------ Data shown

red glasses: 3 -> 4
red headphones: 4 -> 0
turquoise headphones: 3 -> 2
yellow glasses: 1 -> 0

------------
------ Data shown

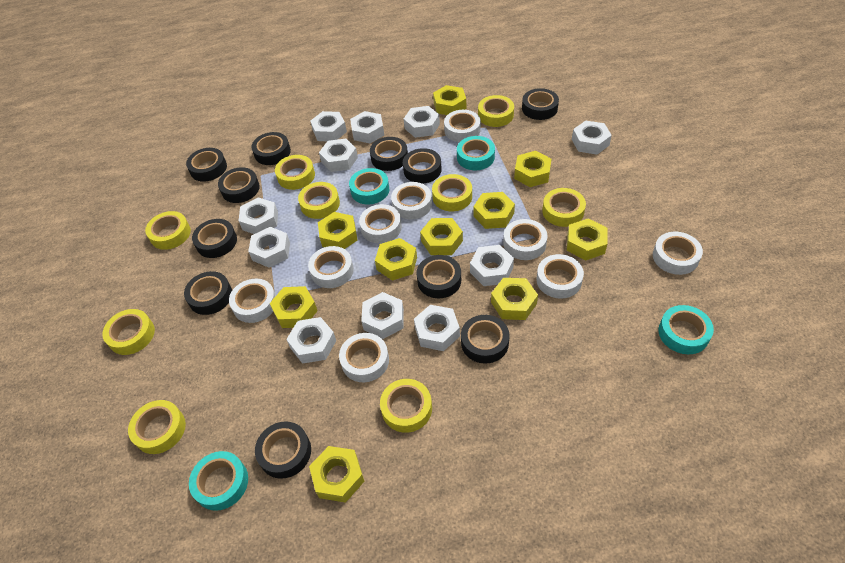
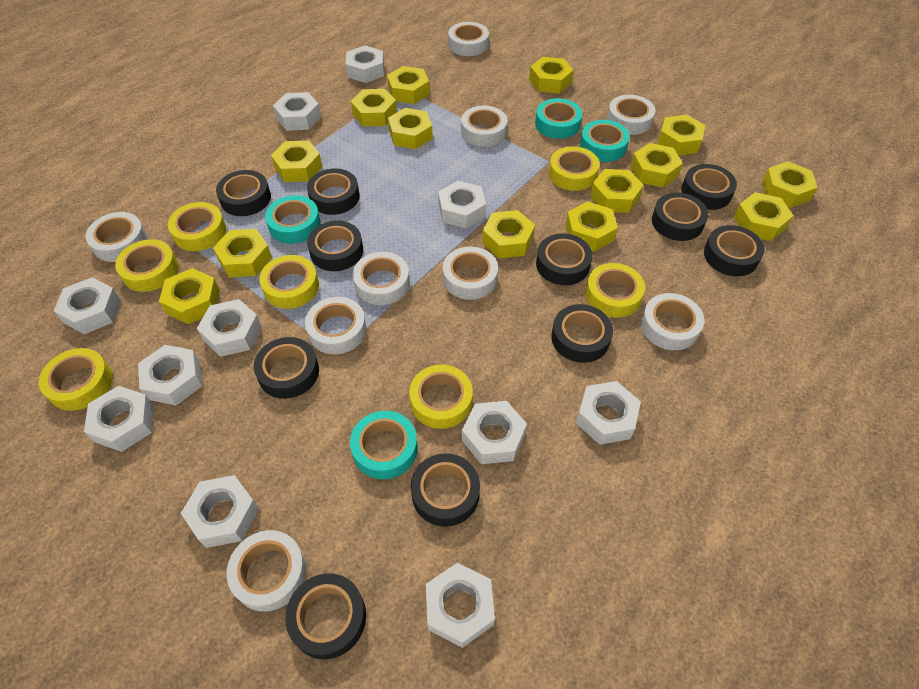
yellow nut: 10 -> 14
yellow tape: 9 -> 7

------------

▸ **The problem**:
In the listing above, find the line with "red glasses: 3 -> 4" and the line with "yellow glasses: 1 -> 0". Output those two lines and every line between them, exactly as written.

▸ **Response box**:
red glasses: 3 -> 4
red headphones: 4 -> 0
turquoise headphones: 3 -> 2
yellow glasses: 1 -> 0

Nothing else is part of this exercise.